***** PROVIDED RECORDS

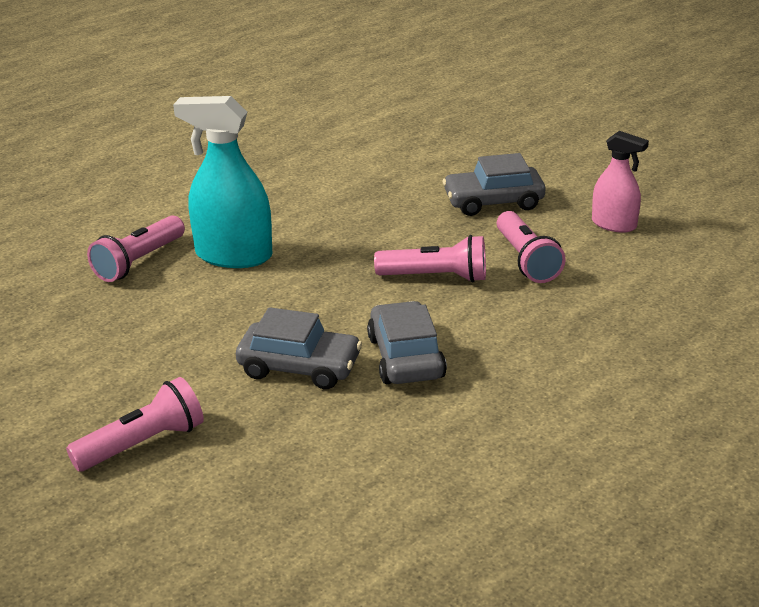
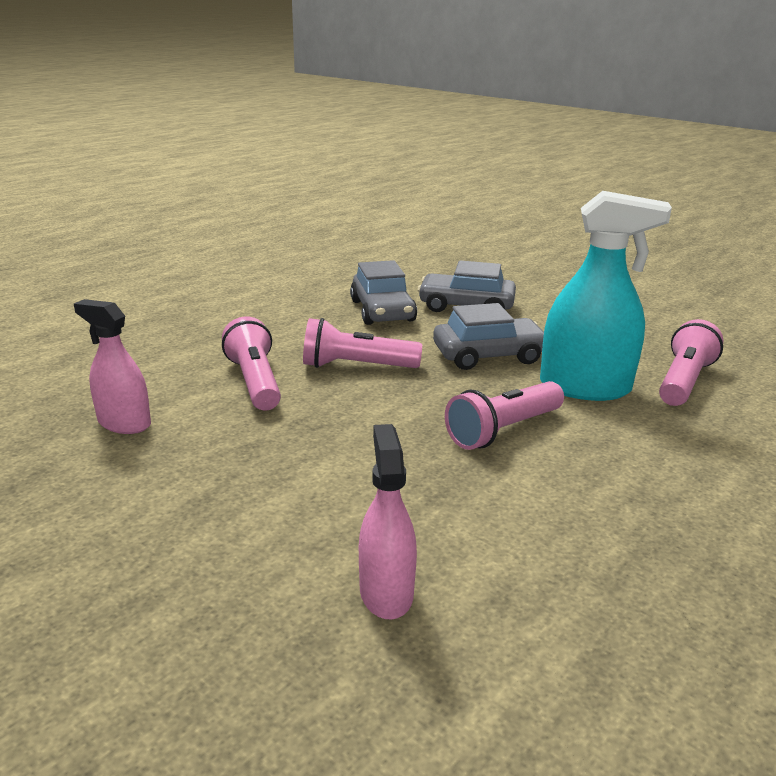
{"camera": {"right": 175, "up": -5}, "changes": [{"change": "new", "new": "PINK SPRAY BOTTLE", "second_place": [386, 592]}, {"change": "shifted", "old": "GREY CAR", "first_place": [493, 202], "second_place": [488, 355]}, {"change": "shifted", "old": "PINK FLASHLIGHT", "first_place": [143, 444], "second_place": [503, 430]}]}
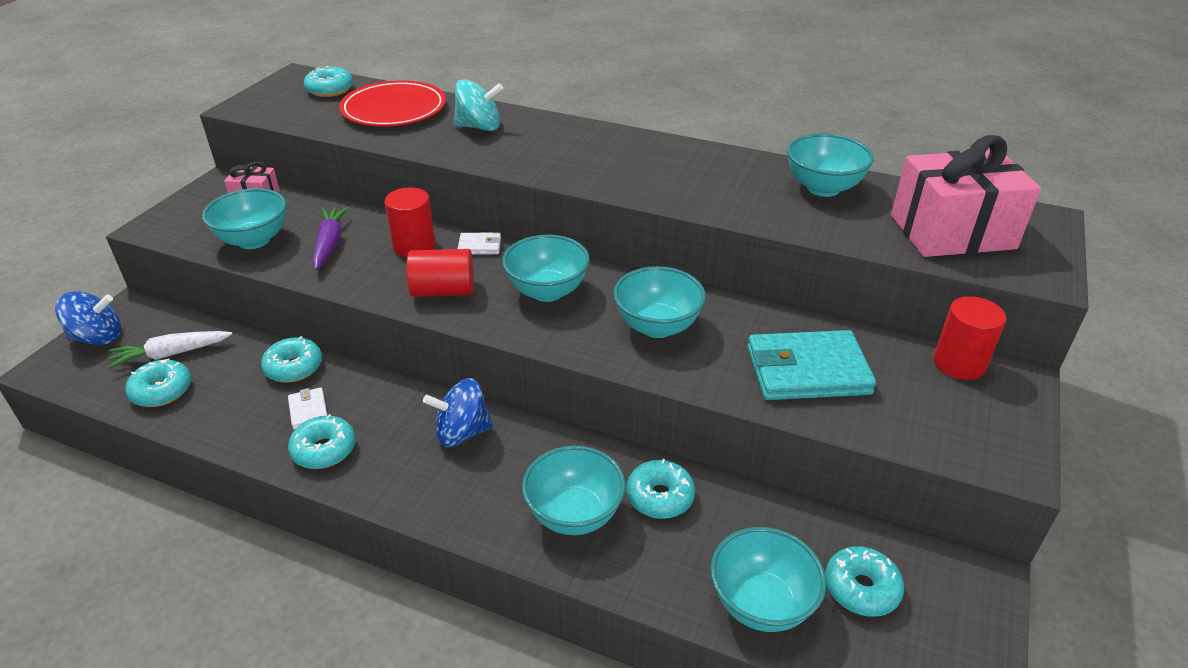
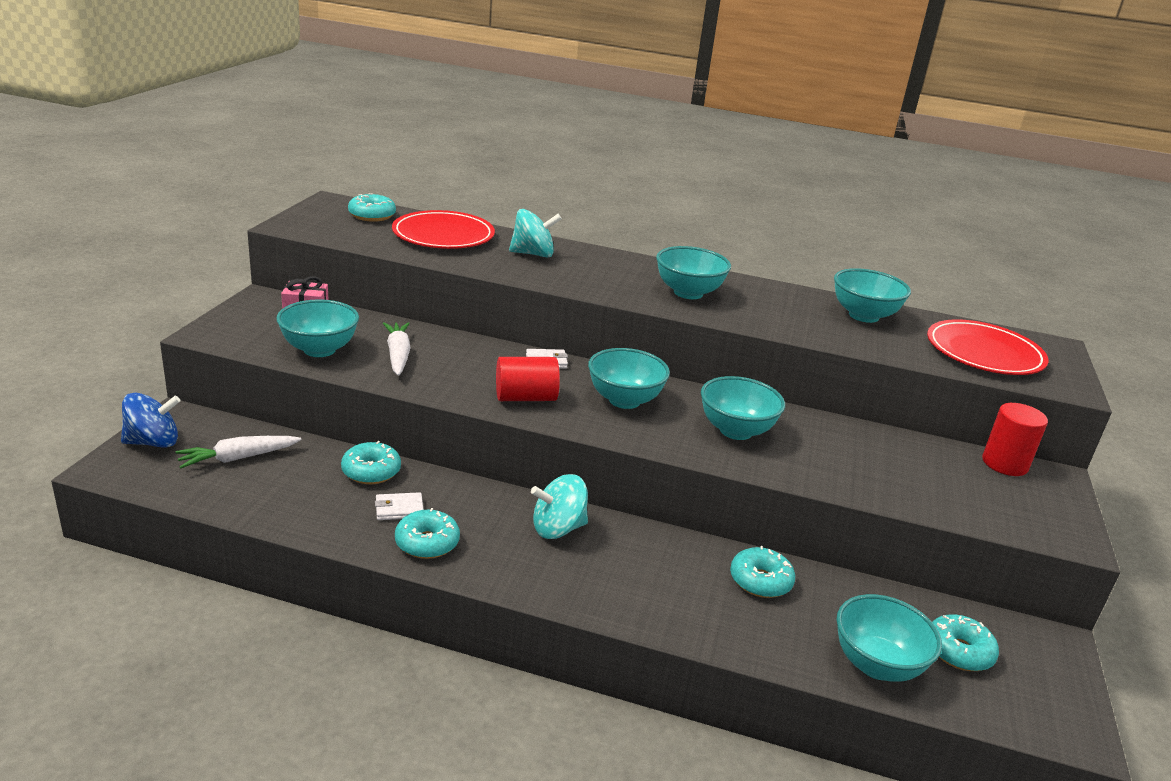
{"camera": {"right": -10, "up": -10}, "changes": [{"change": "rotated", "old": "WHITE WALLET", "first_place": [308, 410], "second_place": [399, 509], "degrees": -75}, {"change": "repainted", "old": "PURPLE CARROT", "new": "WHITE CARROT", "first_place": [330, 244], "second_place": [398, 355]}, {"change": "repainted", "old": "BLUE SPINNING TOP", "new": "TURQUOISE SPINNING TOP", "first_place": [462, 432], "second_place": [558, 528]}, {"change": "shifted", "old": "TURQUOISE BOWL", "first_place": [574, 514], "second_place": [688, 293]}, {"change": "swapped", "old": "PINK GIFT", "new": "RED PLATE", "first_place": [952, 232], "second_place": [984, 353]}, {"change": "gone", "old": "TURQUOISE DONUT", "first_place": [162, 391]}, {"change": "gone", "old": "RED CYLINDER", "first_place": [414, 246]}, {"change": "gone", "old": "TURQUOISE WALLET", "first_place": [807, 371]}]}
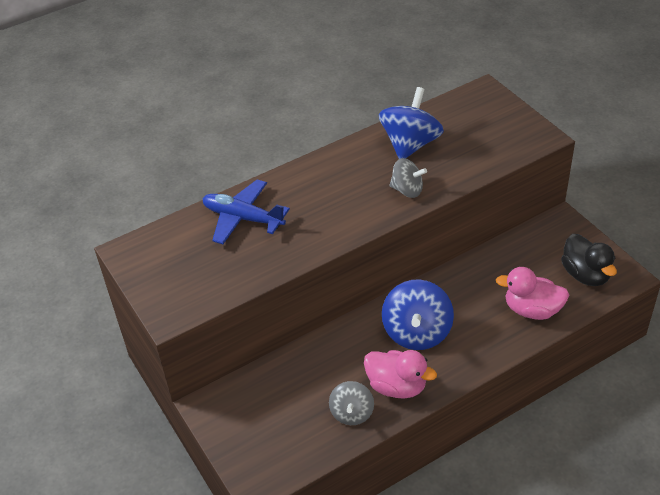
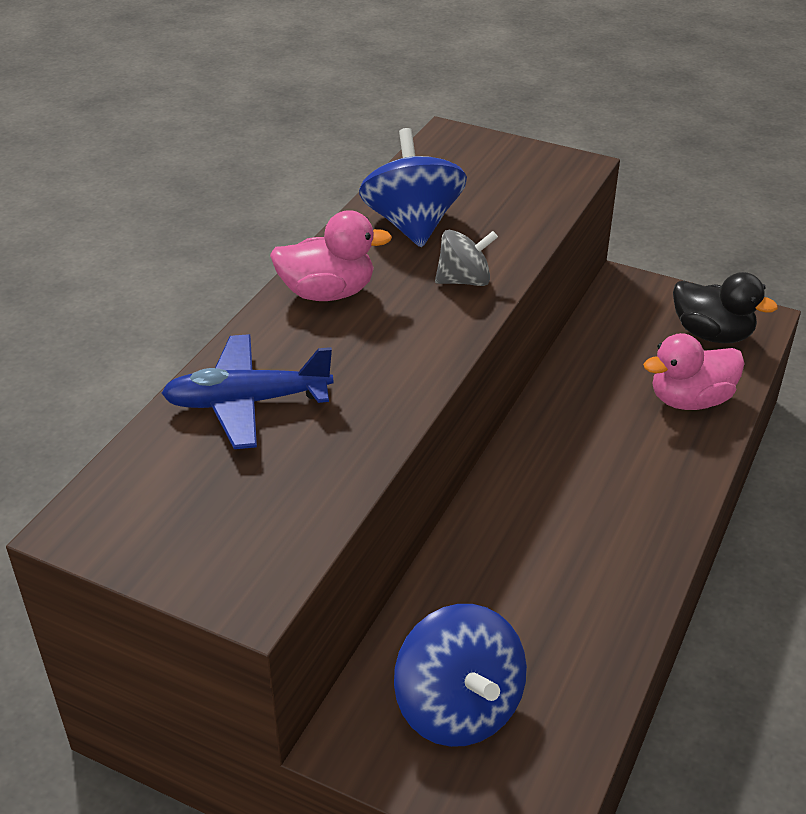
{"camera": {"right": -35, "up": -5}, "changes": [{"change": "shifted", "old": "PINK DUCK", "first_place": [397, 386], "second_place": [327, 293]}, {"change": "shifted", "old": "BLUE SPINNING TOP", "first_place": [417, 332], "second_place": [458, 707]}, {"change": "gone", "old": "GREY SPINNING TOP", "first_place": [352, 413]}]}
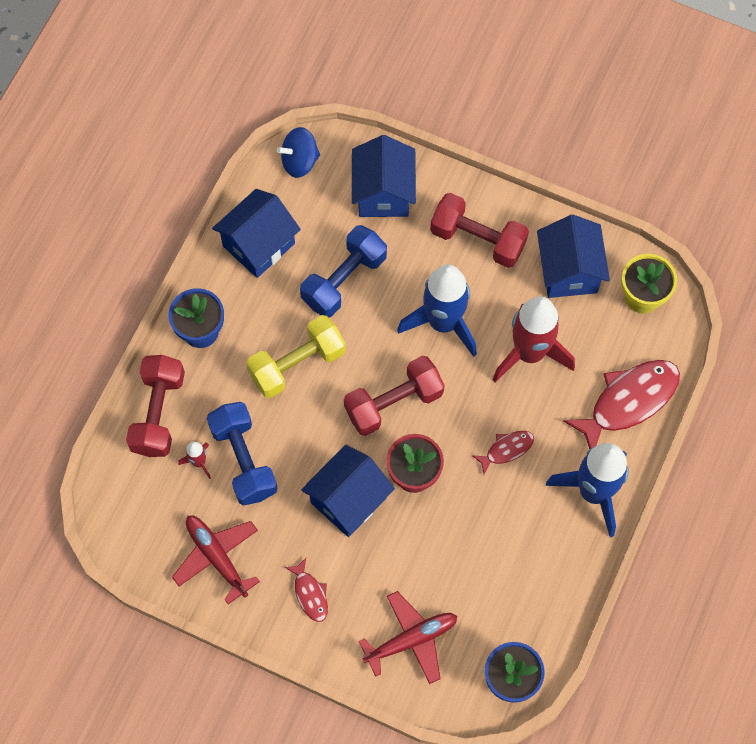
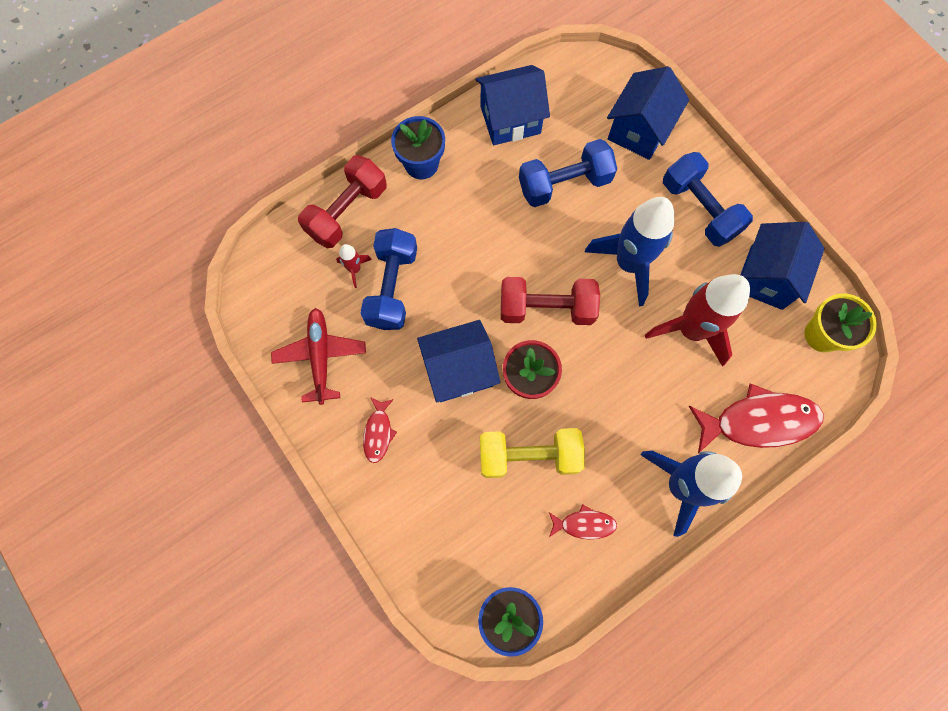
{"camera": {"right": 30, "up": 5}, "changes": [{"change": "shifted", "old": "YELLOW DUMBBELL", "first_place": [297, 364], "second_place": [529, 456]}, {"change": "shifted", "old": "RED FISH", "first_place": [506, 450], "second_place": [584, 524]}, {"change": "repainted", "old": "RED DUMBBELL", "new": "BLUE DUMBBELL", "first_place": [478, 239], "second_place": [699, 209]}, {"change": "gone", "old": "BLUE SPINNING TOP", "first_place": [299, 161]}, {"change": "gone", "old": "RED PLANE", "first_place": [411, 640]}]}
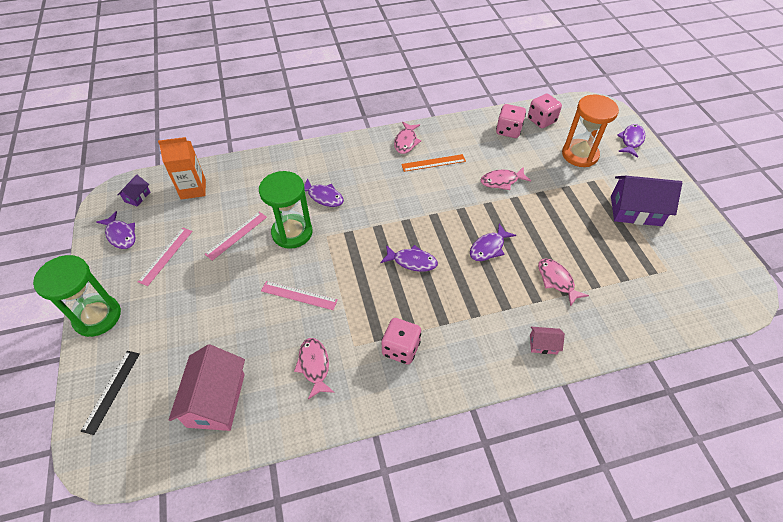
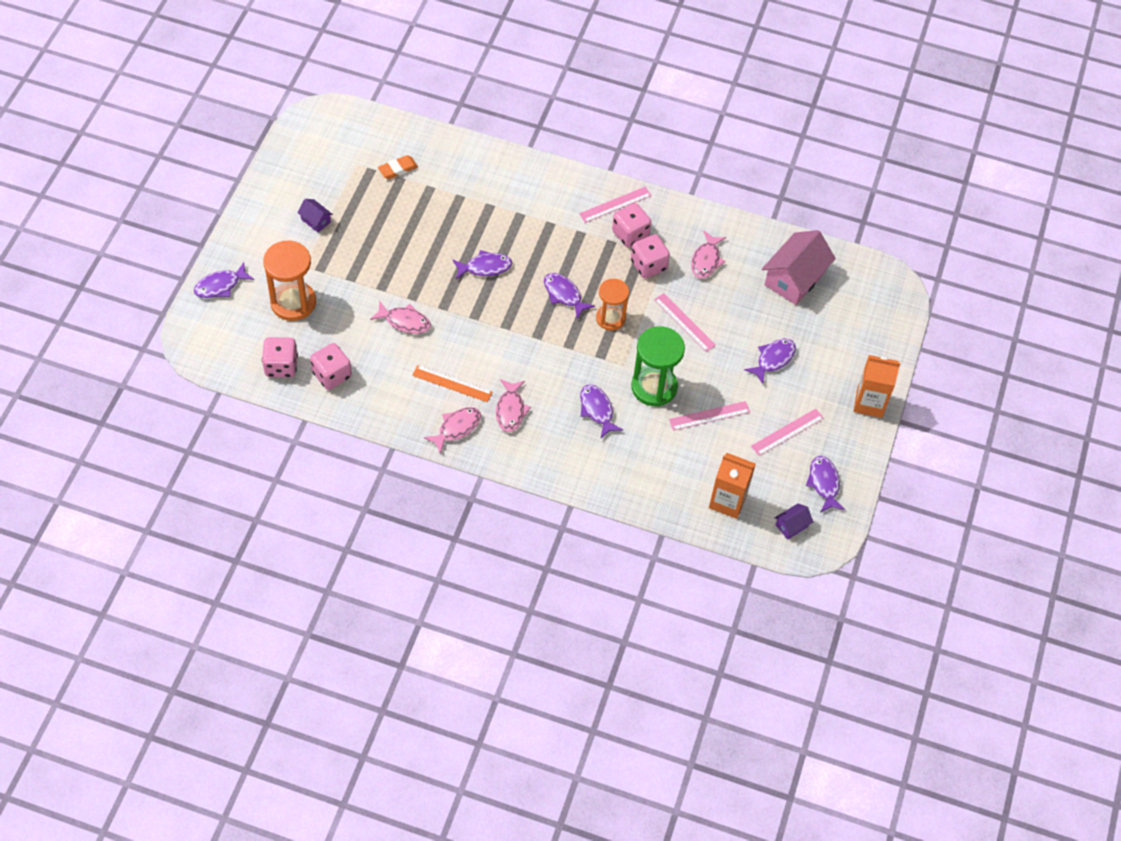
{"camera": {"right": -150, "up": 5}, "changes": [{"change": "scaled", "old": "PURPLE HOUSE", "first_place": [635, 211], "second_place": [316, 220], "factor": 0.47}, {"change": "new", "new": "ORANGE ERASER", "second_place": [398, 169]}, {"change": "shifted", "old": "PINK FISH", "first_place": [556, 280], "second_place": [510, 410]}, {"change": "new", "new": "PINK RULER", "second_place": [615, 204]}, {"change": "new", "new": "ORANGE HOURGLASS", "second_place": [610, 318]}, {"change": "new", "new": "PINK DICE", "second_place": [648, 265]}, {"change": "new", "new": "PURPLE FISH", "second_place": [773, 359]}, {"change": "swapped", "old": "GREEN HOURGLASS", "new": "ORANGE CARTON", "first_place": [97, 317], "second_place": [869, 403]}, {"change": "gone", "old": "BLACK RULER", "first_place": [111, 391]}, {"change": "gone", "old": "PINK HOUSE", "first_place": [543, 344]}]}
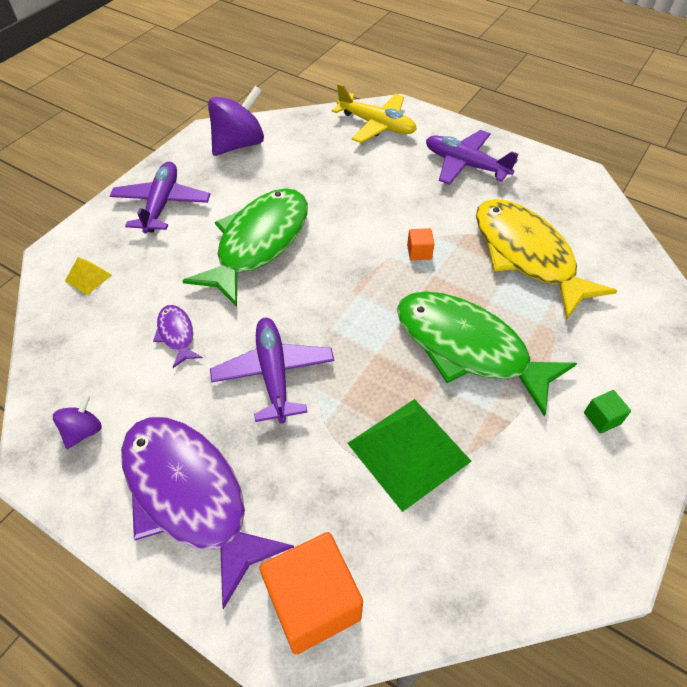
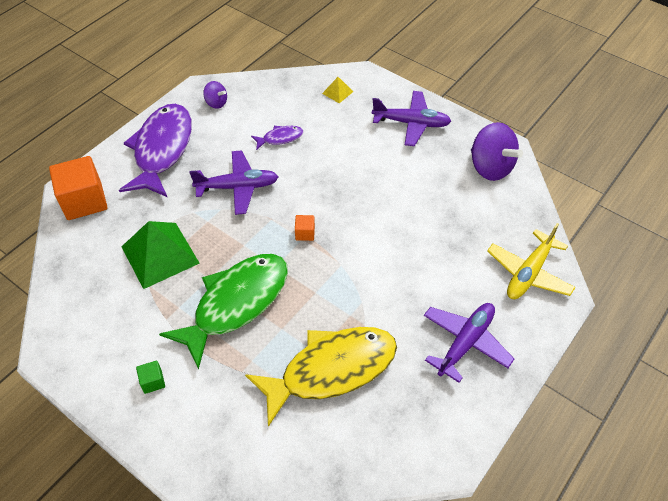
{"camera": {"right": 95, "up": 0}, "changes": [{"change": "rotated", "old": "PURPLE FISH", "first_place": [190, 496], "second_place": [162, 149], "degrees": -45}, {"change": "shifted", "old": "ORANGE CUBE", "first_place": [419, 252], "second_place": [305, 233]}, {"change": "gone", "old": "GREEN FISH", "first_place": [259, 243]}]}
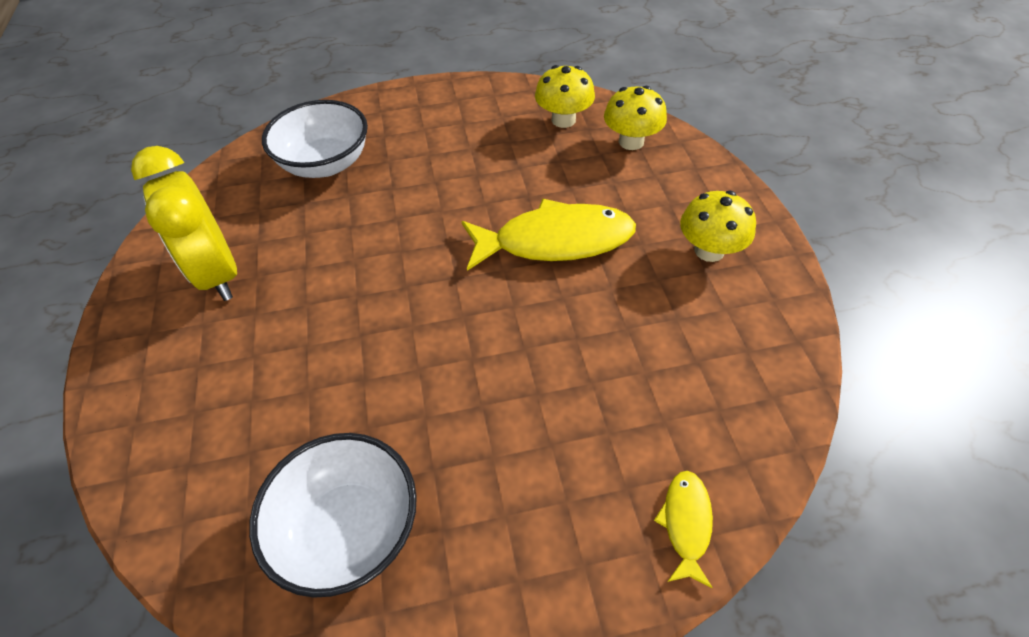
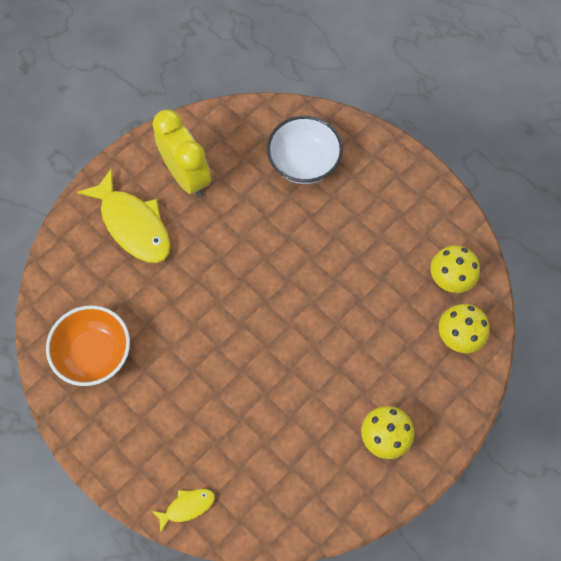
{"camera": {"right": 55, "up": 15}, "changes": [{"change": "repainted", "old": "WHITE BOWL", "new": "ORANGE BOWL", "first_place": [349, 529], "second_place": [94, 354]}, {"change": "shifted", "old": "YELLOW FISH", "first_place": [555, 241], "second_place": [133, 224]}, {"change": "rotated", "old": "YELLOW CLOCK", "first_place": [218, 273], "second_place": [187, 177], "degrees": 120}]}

**********

WORK TO COMPLETE
What are the lines above that hold the string "YELLOW"? Copy them.

RESPONSE TO THE TASK
{"camera": {"right": 30, "up": 5}, "changes": [{"change": "shifted", "old": "YELLOW DUMBBELL", "first_place": [297, 364], "second_place": [529, 456]}, {"change": "shifted", "old": "RED FISH", "first_place": [506, 450], "second_place": [584, 524]}, {"change": "repainted", "old": "RED DUMBBELL", "new": "BLUE DUMBBELL", "first_place": [478, 239], "second_place": [699, 209]}, {"change": "gone", "old": "BLUE SPINNING TOP", "first_place": [299, 161]}, {"change": "gone", "old": "RED PLANE", "first_place": [411, 640]}]}
{"camera": {"right": 55, "up": 15}, "changes": [{"change": "repainted", "old": "WHITE BOWL", "new": "ORANGE BOWL", "first_place": [349, 529], "second_place": [94, 354]}, {"change": "shifted", "old": "YELLOW FISH", "first_place": [555, 241], "second_place": [133, 224]}, {"change": "rotated", "old": "YELLOW CLOCK", "first_place": [218, 273], "second_place": [187, 177], "degrees": 120}]}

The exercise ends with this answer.